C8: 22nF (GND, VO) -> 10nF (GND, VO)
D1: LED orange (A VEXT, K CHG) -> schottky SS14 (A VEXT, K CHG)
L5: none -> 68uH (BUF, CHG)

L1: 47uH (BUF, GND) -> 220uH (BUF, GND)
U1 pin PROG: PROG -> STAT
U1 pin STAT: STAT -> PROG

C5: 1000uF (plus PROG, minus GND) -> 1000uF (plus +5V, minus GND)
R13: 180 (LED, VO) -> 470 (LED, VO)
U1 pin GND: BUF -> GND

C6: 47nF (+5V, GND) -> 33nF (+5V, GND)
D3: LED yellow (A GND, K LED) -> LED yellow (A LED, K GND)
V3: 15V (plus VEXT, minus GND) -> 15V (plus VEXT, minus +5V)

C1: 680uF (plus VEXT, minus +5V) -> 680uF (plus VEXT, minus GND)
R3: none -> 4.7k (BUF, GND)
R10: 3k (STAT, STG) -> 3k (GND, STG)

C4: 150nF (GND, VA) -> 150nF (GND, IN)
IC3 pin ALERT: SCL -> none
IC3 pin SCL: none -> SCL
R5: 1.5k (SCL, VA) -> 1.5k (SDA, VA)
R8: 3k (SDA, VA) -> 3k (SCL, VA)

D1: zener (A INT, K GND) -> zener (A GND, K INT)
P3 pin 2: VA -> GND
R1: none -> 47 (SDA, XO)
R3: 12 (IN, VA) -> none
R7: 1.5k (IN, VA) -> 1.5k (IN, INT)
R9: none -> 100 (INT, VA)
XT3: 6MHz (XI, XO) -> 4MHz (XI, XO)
----------
→ ASSIGNMENT
Go through the listing above and report how many of its lines contain the word "none", with only the number as output.

→ ANSWER BELOW
7